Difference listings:
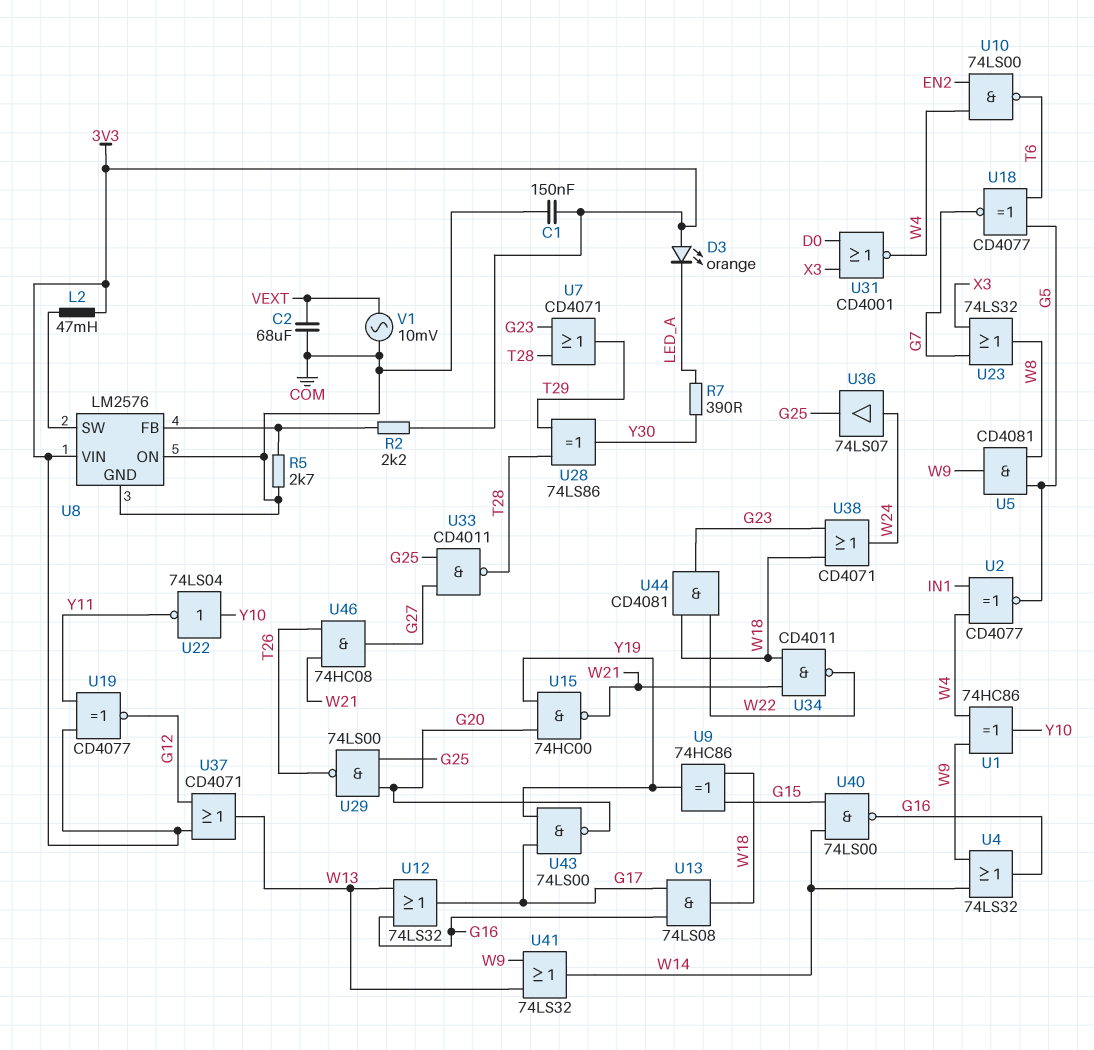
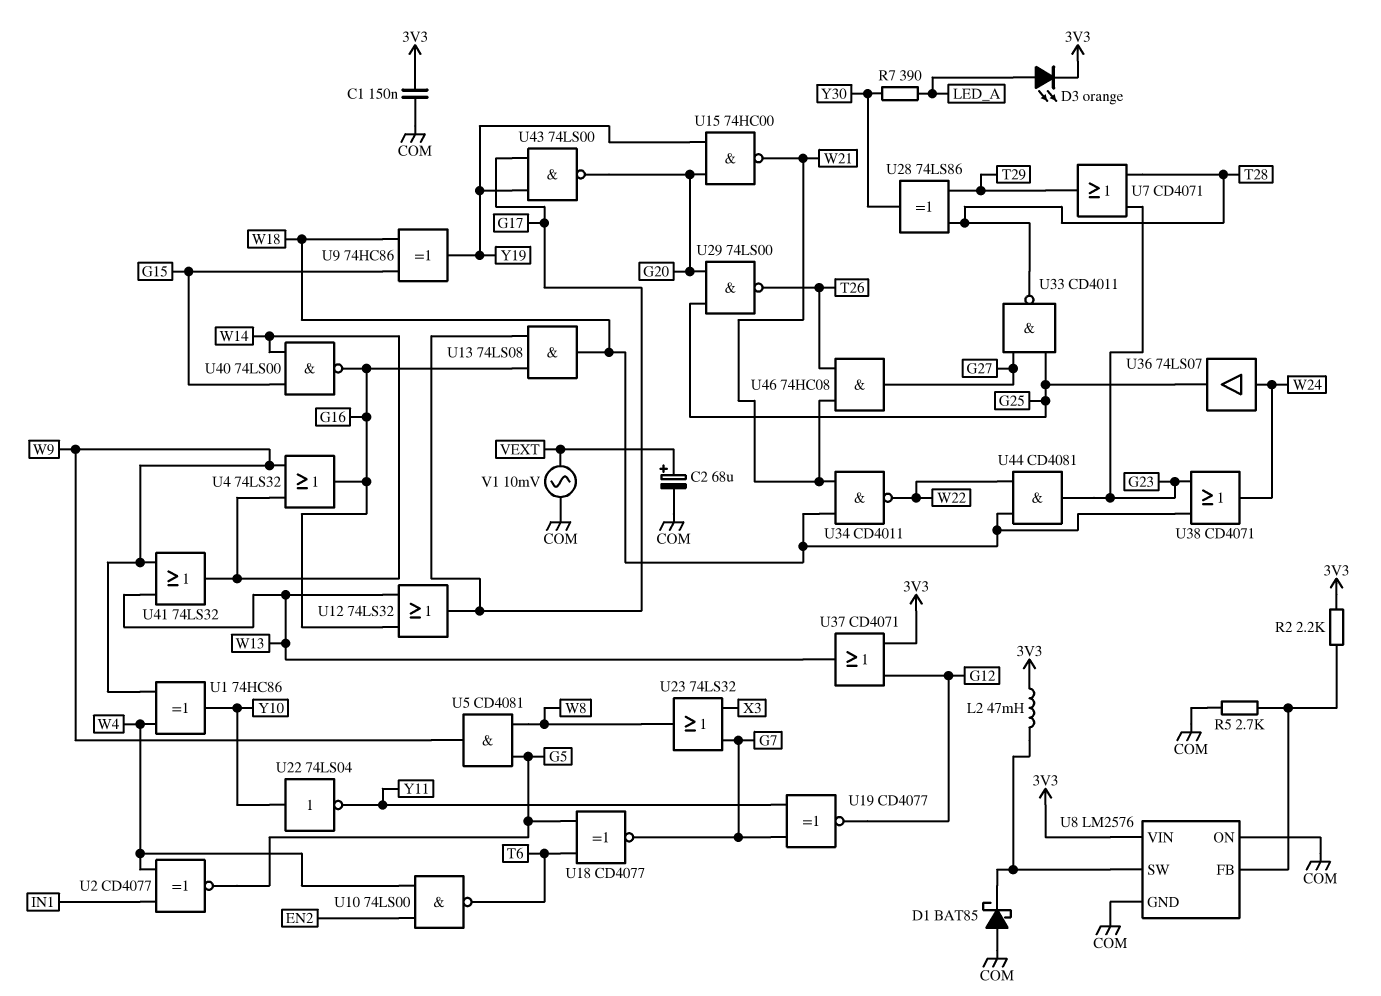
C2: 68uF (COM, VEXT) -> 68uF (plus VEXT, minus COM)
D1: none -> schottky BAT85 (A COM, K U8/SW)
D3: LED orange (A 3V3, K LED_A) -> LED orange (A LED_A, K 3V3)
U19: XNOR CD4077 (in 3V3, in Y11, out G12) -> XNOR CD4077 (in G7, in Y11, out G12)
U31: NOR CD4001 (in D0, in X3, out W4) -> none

## WHAT IS NEEDED
The records above are to be transcribed in full, with images omitted.

## WRITTEN REPLY
C2: 68uF (COM, VEXT) -> 68uF (plus VEXT, minus COM)
D1: none -> schottky BAT85 (A COM, K U8/SW)
D3: LED orange (A 3V3, K LED_A) -> LED orange (A LED_A, K 3V3)
U19: XNOR CD4077 (in 3V3, in Y11, out G12) -> XNOR CD4077 (in G7, in Y11, out G12)
U31: NOR CD4001 (in D0, in X3, out W4) -> none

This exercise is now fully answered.